**DIRECTIONS FOR THIS TASK**:
Please return the material below verbatim, character for character.

**Dataset items**:
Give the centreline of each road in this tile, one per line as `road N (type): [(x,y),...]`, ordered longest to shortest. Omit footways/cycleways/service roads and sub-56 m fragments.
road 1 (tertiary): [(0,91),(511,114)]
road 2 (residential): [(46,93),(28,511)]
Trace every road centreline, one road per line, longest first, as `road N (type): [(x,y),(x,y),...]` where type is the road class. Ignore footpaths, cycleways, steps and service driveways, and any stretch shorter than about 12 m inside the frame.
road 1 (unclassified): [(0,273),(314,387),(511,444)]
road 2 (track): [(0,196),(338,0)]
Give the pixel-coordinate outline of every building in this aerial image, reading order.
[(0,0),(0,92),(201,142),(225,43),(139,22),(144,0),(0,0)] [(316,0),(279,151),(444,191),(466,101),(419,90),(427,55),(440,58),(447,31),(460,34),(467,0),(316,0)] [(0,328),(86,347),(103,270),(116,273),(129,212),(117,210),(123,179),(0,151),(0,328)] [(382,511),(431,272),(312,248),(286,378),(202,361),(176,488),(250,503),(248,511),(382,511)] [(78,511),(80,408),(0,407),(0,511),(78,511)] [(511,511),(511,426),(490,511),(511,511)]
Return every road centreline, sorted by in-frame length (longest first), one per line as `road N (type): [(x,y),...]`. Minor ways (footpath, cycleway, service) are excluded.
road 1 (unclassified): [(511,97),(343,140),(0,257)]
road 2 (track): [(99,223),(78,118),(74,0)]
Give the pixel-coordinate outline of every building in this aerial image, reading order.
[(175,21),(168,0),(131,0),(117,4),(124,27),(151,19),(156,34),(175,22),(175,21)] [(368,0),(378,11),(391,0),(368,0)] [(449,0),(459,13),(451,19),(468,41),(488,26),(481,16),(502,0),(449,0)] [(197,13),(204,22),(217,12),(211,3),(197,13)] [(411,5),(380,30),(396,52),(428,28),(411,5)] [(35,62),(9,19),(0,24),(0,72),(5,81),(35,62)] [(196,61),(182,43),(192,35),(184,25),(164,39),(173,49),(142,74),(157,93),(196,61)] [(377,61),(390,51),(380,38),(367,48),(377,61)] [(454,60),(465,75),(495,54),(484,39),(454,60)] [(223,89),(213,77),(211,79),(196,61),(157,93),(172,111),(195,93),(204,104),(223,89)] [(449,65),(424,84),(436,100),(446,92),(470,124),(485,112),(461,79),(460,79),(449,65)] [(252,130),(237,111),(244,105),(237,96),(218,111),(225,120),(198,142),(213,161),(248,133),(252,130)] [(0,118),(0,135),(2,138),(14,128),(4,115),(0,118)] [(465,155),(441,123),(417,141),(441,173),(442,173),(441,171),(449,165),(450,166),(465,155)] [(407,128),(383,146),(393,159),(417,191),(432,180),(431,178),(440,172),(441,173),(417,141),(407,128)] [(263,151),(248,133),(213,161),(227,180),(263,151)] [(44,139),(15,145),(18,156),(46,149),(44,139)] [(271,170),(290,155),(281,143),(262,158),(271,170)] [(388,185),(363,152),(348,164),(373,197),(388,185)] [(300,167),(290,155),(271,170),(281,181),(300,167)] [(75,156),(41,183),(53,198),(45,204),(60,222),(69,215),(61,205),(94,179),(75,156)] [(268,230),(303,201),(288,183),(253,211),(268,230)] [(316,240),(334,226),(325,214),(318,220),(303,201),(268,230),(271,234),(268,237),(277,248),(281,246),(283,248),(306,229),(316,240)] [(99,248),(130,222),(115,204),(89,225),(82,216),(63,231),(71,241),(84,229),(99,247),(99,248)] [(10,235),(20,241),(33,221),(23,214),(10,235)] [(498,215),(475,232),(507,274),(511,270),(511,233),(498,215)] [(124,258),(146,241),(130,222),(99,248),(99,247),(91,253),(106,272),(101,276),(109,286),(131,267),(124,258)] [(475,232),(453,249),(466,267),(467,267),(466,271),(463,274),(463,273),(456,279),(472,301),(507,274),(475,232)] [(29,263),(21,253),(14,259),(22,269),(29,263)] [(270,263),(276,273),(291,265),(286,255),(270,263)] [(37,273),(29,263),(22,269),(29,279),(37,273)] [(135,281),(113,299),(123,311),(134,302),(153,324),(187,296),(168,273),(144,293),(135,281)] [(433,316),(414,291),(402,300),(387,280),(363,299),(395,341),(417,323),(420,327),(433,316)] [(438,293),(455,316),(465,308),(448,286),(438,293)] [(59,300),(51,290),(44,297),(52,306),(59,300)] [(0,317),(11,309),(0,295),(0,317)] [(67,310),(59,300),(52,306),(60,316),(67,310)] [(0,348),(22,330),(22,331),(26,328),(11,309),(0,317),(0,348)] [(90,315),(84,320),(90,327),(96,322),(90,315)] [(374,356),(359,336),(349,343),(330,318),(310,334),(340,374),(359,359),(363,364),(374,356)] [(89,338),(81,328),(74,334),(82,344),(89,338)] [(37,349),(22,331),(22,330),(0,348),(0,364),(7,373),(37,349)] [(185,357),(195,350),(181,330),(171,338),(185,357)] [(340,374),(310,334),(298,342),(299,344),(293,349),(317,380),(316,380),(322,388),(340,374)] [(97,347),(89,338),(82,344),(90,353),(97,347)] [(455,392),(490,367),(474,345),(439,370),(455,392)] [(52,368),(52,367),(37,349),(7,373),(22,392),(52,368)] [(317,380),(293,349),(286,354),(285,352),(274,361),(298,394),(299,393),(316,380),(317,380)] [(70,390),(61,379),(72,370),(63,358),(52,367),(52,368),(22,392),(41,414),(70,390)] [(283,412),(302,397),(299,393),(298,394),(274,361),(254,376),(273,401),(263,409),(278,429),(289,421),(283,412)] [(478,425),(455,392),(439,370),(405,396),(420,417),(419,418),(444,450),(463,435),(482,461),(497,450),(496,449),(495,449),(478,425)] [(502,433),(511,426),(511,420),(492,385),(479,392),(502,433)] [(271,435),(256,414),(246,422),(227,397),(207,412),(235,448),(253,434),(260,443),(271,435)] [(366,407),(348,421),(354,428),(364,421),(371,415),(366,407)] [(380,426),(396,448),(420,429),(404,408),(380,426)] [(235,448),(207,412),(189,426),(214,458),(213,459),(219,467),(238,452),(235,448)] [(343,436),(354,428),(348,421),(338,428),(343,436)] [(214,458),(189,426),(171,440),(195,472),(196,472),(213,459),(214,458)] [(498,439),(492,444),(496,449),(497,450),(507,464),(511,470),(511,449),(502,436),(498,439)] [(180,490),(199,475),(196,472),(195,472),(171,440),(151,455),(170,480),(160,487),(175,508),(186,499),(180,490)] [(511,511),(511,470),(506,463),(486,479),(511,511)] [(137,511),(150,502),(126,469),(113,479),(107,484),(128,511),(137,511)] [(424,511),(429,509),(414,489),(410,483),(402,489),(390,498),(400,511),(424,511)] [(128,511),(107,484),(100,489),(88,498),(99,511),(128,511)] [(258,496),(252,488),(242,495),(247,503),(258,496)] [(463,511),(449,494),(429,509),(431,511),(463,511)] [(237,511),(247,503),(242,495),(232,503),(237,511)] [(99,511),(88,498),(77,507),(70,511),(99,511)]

**THE ANSWER**:
Give the centreline of each road in this tile, one per line as `road N (type): [(x,y),...]`, ordered longest to shortest. Omit footways/cycleways/service roads and sub-56 m fragments.
road 1 (tertiary): [(0,91),(511,114)]
road 2 (residential): [(46,93),(28,511)]
Trace every road centreline, one road per line, longest first, as `road N (type): [(x,y),(x,y),...]` where type is the road class. Ignore footpaths, cycleways, steps and service driveways, and any stretch shorter than about 12 m inside the frame.
road 1 (unclassified): [(0,273),(314,387),(511,444)]
road 2 (track): [(0,196),(338,0)]
Give the pixel-coordinate outline of every building in this aerial image, reading order.
[(0,0),(0,92),(201,142),(225,43),(139,22),(144,0),(0,0)] [(316,0),(279,151),(444,191),(466,101),(419,90),(427,55),(440,58),(447,31),(460,34),(467,0),(316,0)] [(0,328),(86,347),(103,270),(116,273),(129,212),(117,210),(123,179),(0,151),(0,328)] [(382,511),(431,272),(312,248),(286,378),(202,361),(176,488),(250,503),(248,511),(382,511)] [(78,511),(80,408),(0,407),(0,511),(78,511)] [(511,511),(511,426),(490,511),(511,511)]
Return every road centreline, sorted by in-frame length (longest first), one per line as `road N (type): [(x,y),...]`. Minor ways (footpath, cycleway, service) are excluded.
road 1 (unclassified): [(511,97),(343,140),(0,257)]
road 2 (track): [(99,223),(78,118),(74,0)]
Give the pixel-coordinate outline of every building in this aerial image, reading order.
[(175,21),(168,0),(131,0),(117,4),(124,27),(151,19),(156,34),(175,22),(175,21)] [(368,0),(378,11),(391,0),(368,0)] [(449,0),(459,13),(451,19),(468,41),(488,26),(481,16),(502,0),(449,0)] [(197,13),(204,22),(217,12),(211,3),(197,13)] [(411,5),(380,30),(396,52),(428,28),(411,5)] [(35,62),(9,19),(0,24),(0,72),(5,81),(35,62)] [(196,61),(182,43),(192,35),(184,25),(164,39),(173,49),(142,74),(157,93),(196,61)] [(377,61),(390,51),(380,38),(367,48),(377,61)] [(454,60),(465,75),(495,54),(484,39),(454,60)] [(223,89),(213,77),(211,79),(196,61),(157,93),(172,111),(195,93),(204,104),(223,89)] [(449,65),(424,84),(436,100),(446,92),(470,124),(485,112),(461,79),(460,79),(449,65)] [(252,130),(237,111),(244,105),(237,96),(218,111),(225,120),(198,142),(213,161),(248,133),(252,130)] [(0,118),(0,135),(2,138),(14,128),(4,115),(0,118)] [(465,155),(441,123),(417,141),(441,173),(442,173),(441,171),(449,165),(450,166),(465,155)] [(407,128),(383,146),(393,159),(417,191),(432,180),(431,178),(440,172),(441,173),(417,141),(407,128)] [(263,151),(248,133),(213,161),(227,180),(263,151)] [(44,139),(15,145),(18,156),(46,149),(44,139)] [(271,170),(290,155),(281,143),(262,158),(271,170)] [(388,185),(363,152),(348,164),(373,197),(388,185)] [(300,167),(290,155),(271,170),(281,181),(300,167)] [(75,156),(41,183),(53,198),(45,204),(60,222),(69,215),(61,205),(94,179),(75,156)] [(268,230),(303,201),(288,183),(253,211),(268,230)] [(316,240),(334,226),(325,214),(318,220),(303,201),(268,230),(271,234),(268,237),(277,248),(281,246),(283,248),(306,229),(316,240)] [(99,248),(130,222),(115,204),(89,225),(82,216),(63,231),(71,241),(84,229),(99,247),(99,248)] [(10,235),(20,241),(33,221),(23,214),(10,235)] [(498,215),(475,232),(507,274),(511,270),(511,233),(498,215)] [(124,258),(146,241),(130,222),(99,248),(99,247),(91,253),(106,272),(101,276),(109,286),(131,267),(124,258)] [(475,232),(453,249),(466,267),(467,267),(466,271),(463,274),(463,273),(456,279),(472,301),(507,274),(475,232)] [(29,263),(21,253),(14,259),(22,269),(29,263)] [(270,263),(276,273),(291,265),(286,255),(270,263)] [(37,273),(29,263),(22,269),(29,279),(37,273)] [(135,281),(113,299),(123,311),(134,302),(153,324),(187,296),(168,273),(144,293),(135,281)] [(433,316),(414,291),(402,300),(387,280),(363,299),(395,341),(417,323),(420,327),(433,316)] [(438,293),(455,316),(465,308),(448,286),(438,293)] [(59,300),(51,290),(44,297),(52,306),(59,300)] [(0,317),(11,309),(0,295),(0,317)] [(67,310),(59,300),(52,306),(60,316),(67,310)] [(0,348),(22,330),(22,331),(26,328),(11,309),(0,317),(0,348)] [(90,315),(84,320),(90,327),(96,322),(90,315)] [(374,356),(359,336),(349,343),(330,318),(310,334),(340,374),(359,359),(363,364),(374,356)] [(89,338),(81,328),(74,334),(82,344),(89,338)] [(37,349),(22,331),(22,330),(0,348),(0,364),(7,373),(37,349)] [(185,357),(195,350),(181,330),(171,338),(185,357)] [(340,374),(310,334),(298,342),(299,344),(293,349),(317,380),(316,380),(322,388),(340,374)] [(97,347),(89,338),(82,344),(90,353),(97,347)] [(455,392),(490,367),(474,345),(439,370),(455,392)] [(52,368),(52,367),(37,349),(7,373),(22,392),(52,368)] [(317,380),(293,349),(286,354),(285,352),(274,361),(298,394),(299,393),(316,380),(317,380)] [(70,390),(61,379),(72,370),(63,358),(52,367),(52,368),(22,392),(41,414),(70,390)] [(283,412),(302,397),(299,393),(298,394),(274,361),(254,376),(273,401),(263,409),(278,429),(289,421),(283,412)] [(478,425),(455,392),(439,370),(405,396),(420,417),(419,418),(444,450),(463,435),(482,461),(497,450),(496,449),(495,449),(478,425)] [(502,433),(511,426),(511,420),(492,385),(479,392),(502,433)] [(271,435),(256,414),(246,422),(227,397),(207,412),(235,448),(253,434),(260,443),(271,435)] [(366,407),(348,421),(354,428),(364,421),(371,415),(366,407)] [(380,426),(396,448),(420,429),(404,408),(380,426)] [(235,448),(207,412),(189,426),(214,458),(213,459),(219,467),(238,452),(235,448)] [(343,436),(354,428),(348,421),(338,428),(343,436)] [(214,458),(189,426),(171,440),(195,472),(196,472),(213,459),(214,458)] [(498,439),(492,444),(496,449),(497,450),(507,464),(511,470),(511,449),(502,436),(498,439)] [(180,490),(199,475),(196,472),(195,472),(171,440),(151,455),(170,480),(160,487),(175,508),(186,499),(180,490)] [(511,511),(511,470),(506,463),(486,479),(511,511)] [(137,511),(150,502),(126,469),(113,479),(107,484),(128,511),(137,511)] [(424,511),(429,509),(414,489),(410,483),(402,489),(390,498),(400,511),(424,511)] [(128,511),(107,484),(100,489),(88,498),(99,511),(128,511)] [(258,496),(252,488),(242,495),(247,503),(258,496)] [(463,511),(449,494),(429,509),(431,511),(463,511)] [(237,511),(247,503),(242,495),(232,503),(237,511)] [(99,511),(88,498),(77,507),(70,511),(99,511)]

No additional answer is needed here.